◆ WORK REQUEST: The reply should contain every entry below exactly as written, with no images.
**********
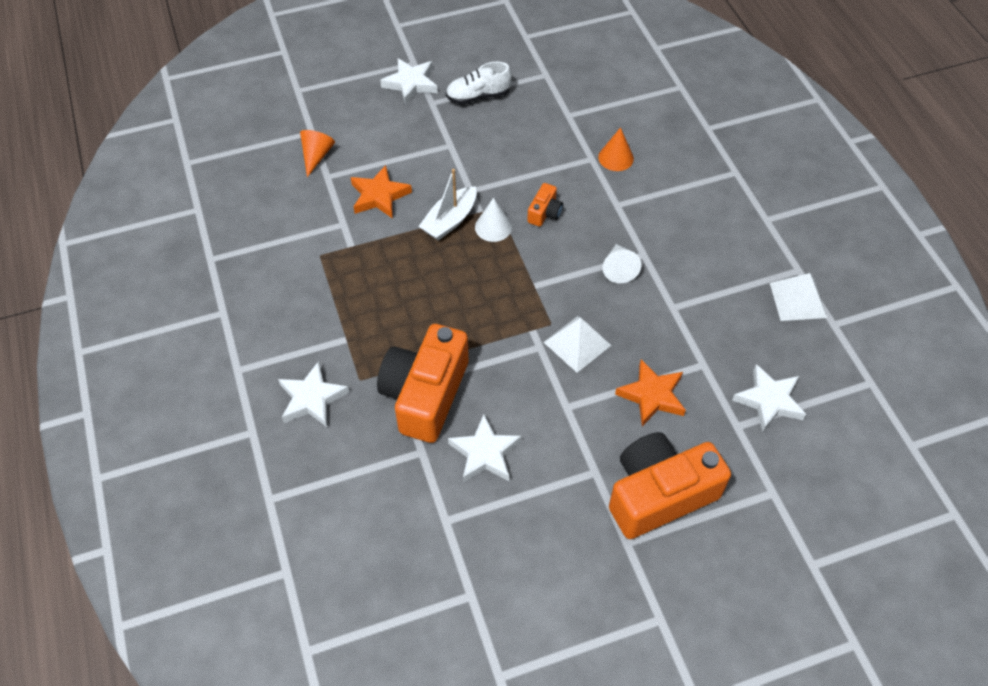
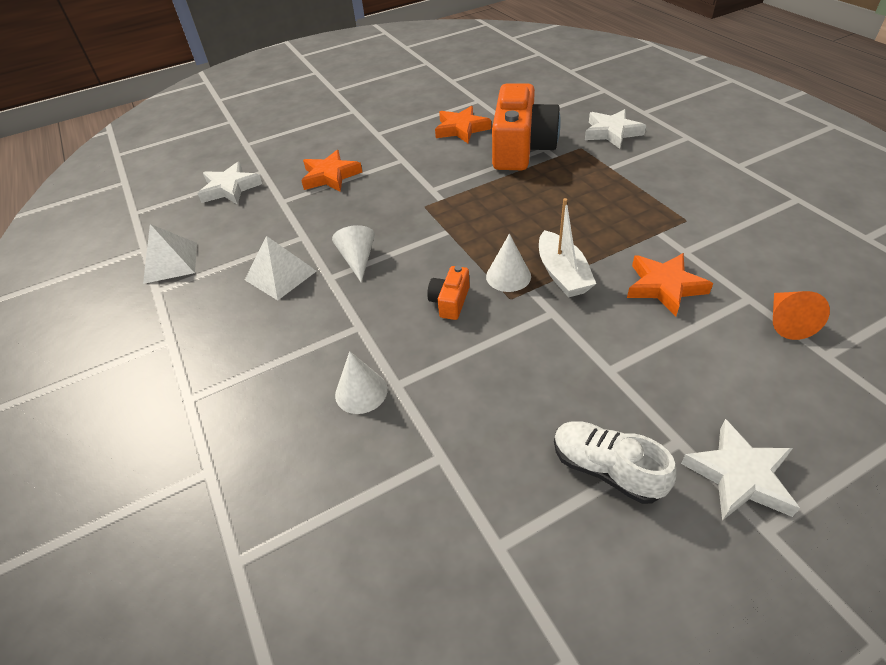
camera: 175 degrees right, 10 degrees down
(450, 221) = (562, 274): white boat -> white boat turned 135 degrees clockwise
(478, 96) = (606, 469): white shoe -> white shoe turned 120 degrees counterclockwise
(485, 453) = (461, 129): white star -> orange star
(577, 343) = (397, 196): white pyramid -> white pyramid (280, 275)
(616, 157) = (361, 392): orange cone -> white cone
(659, 494) = (330, 131): orange camera -> none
**********
◆ ANSWER SPACE:
camera: 175 degrees right, 10 degrees down
(450, 221) = (562, 274): white boat -> white boat turned 135 degrees clockwise
(478, 96) = (606, 469): white shoe -> white shoe turned 120 degrees counterclockwise
(485, 453) = (461, 129): white star -> orange star
(577, 343) = (397, 196): white pyramid -> white pyramid (280, 275)
(616, 157) = (361, 392): orange cone -> white cone
(659, 494) = (330, 131): orange camera -> none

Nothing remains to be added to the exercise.